◆ **Work task**: Find the word "spoon" in the records below. List each line containing it.
★ ★ ★ ★ ★
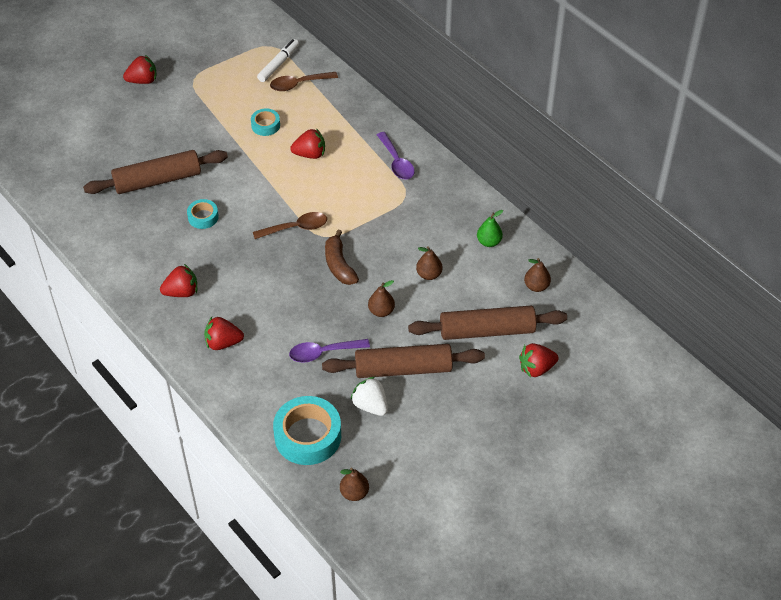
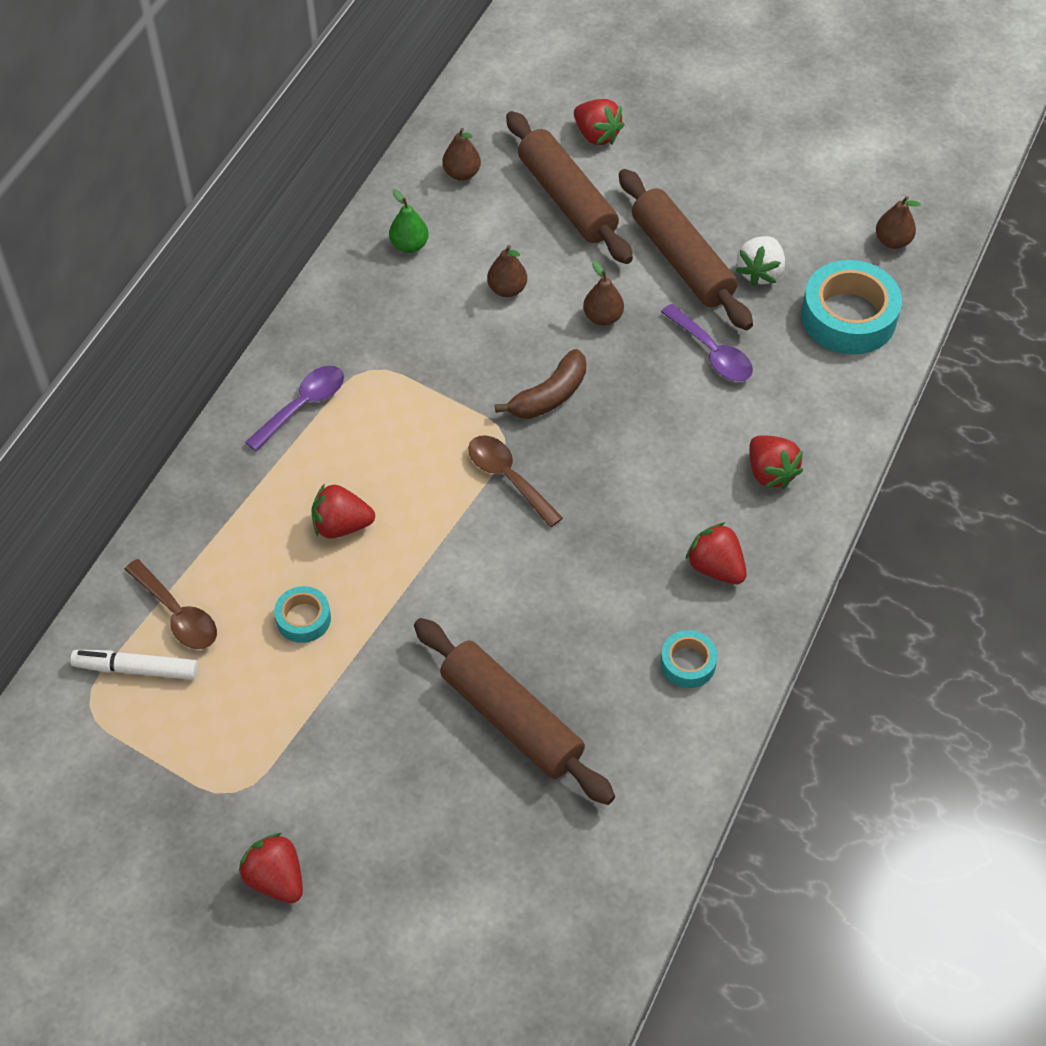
camera: 115 degrees left, 5 degrees up
turquoise tape [187,199,219,229] -> turquoise tape moved to [660,630,718,688]
red strawberry [290,128,325,159] -> red strawberry turned 60 degrees counterclockwise [311,483,375,539]

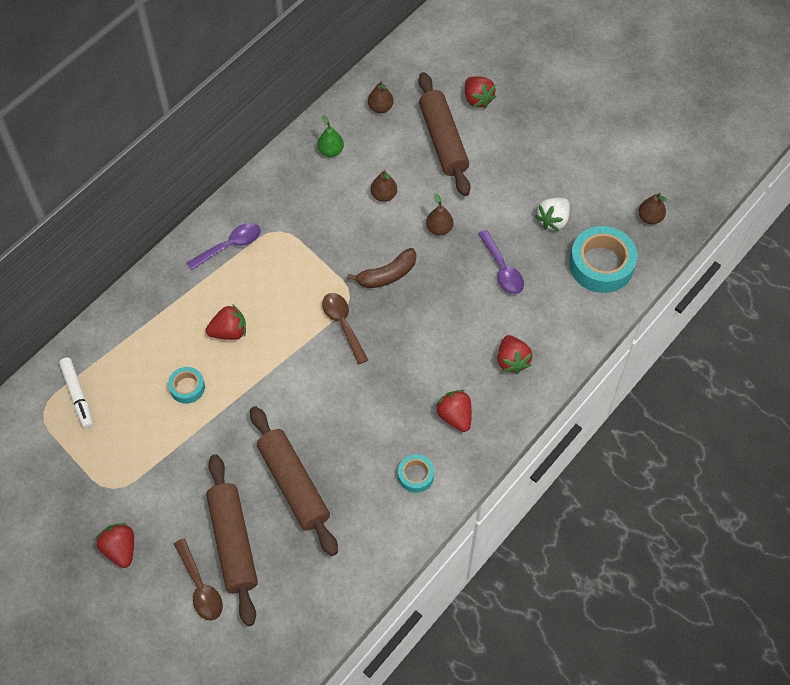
camera: 15 degrees right, 5 degrees up
white marker [70,650,198,680] -> white marker turned 135 degrees counterclockwise [59,357,93,428]
brown spoon [124,559,217,649] -> brown spoon moved to [174,538,223,621]
red strawberry [311,483,375,539] -> red strawberry turned 150 degrees clockwise [206,304,246,340]
brown rolling pin [619,169,753,330] -> brown rolling pin moved to [206,454,258,626]

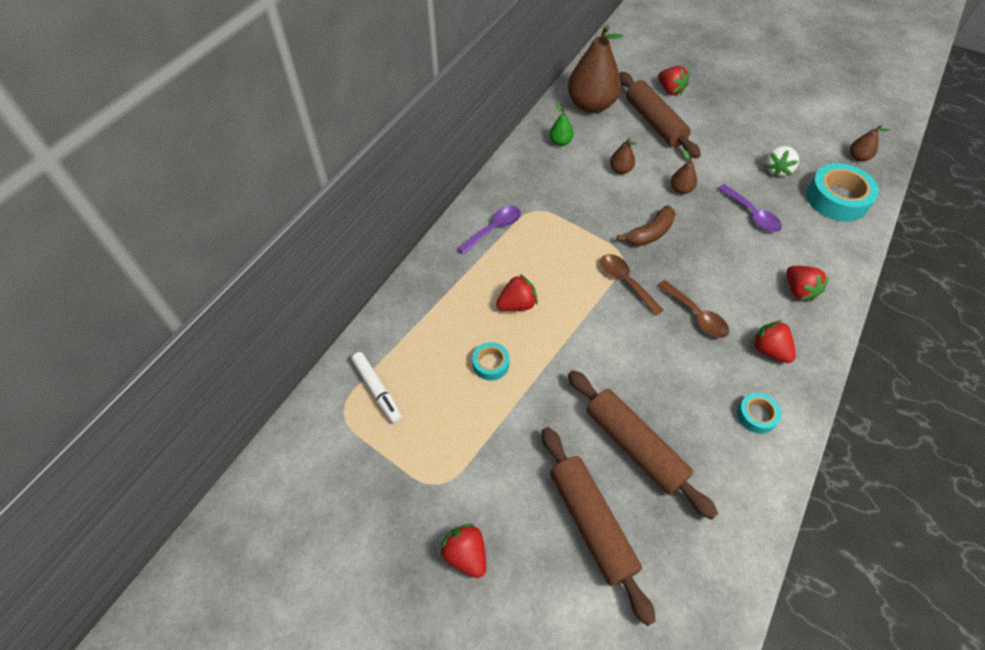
camera: 10 degrees left, 5 degrees down
brown spoon [174,538,223,621] -> brown spoon moved to [657,280,729,338]
brown pear [368,81,394,113] -> brown pear [568,25,623,113], size x2.28

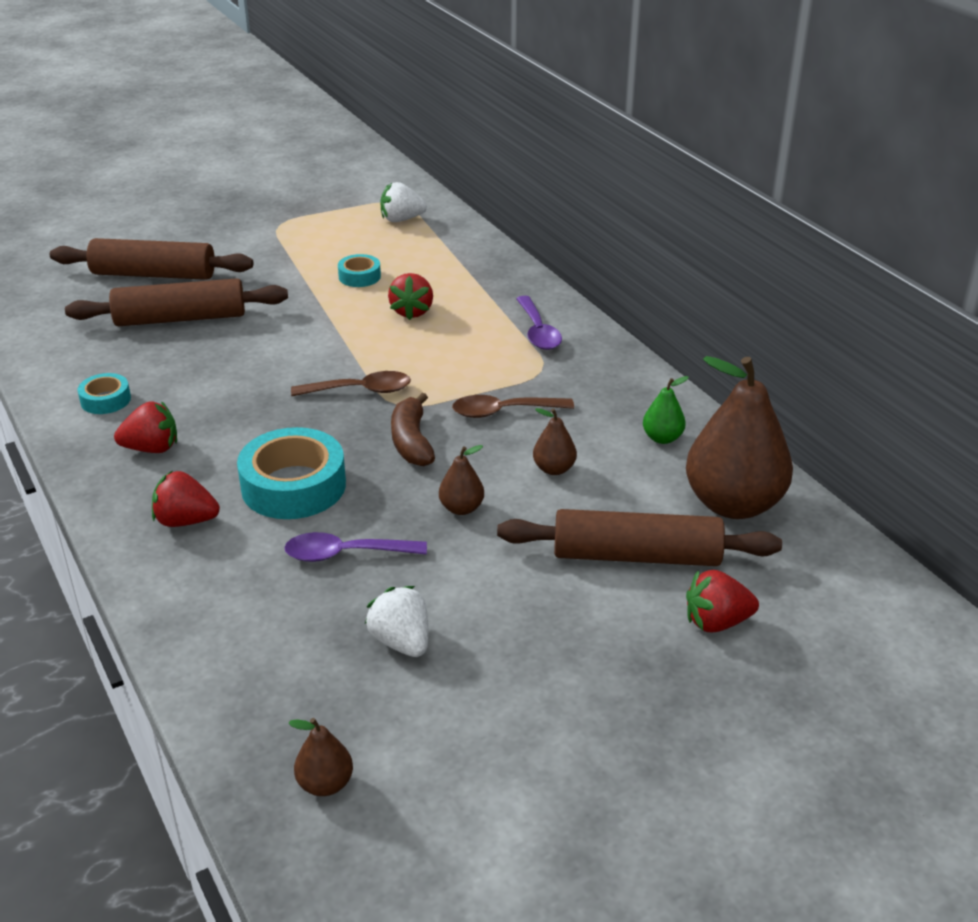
camera: 120 degrees right, 20 degrees down
white marker [351,352,402,423] -> white strawberry [380,182,427,222]
red strawberry [439,524,486,578] -> none
brown spoon [657,280,729,338] -> brown spoon moved to [452,395,574,418]
turquoise tape [806,163,879,222] -> turquoise tape moved to [237,427,346,519]

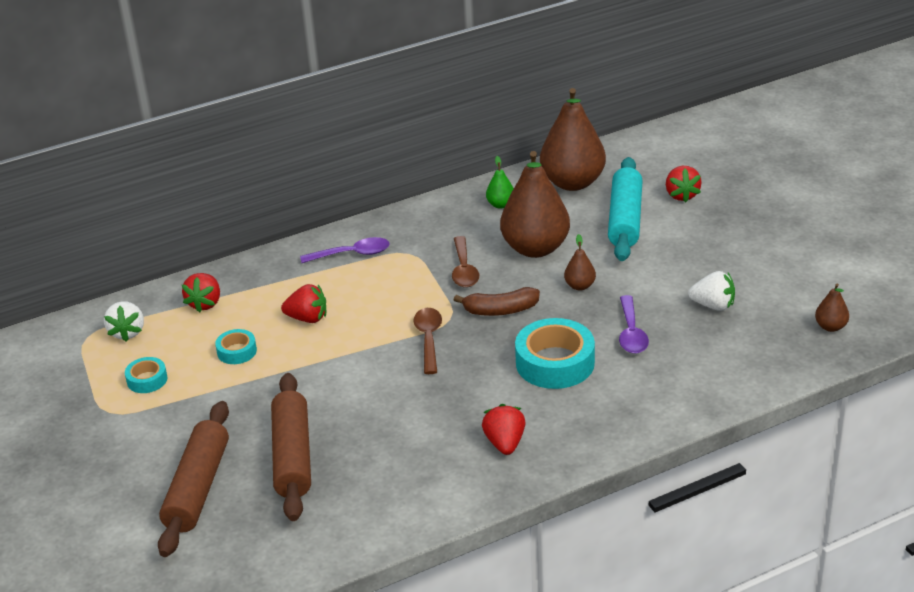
camera: 85 degrees left, 0 degrees up
turquoise tape [78,373,131,414] -> turquoise tape moved to [125,357,167,393]
red strawberry [152,470,220,527] -> red strawberry moved to [182,273,220,313]
white strawberry [365,586,428,657] -> white strawberry turned 135 degrees counterclockwise [688,271,735,311]
brown rolling pin [497,509,782,566] -> turquoise rolling pin [608,157,642,261]
brown pear [533,408,577,475] -> brown pear [500,151,570,258], size x2.28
★ ★ ★ ★ ★
◆ **Task answer**:
brown spoon [124,559,217,649] -> brown spoon moved to [174,538,223,621]
brown spoon [174,538,223,621] -> brown spoon moved to [657,280,729,338]
brown spoon [657,280,729,338] -> brown spoon moved to [452,395,574,418]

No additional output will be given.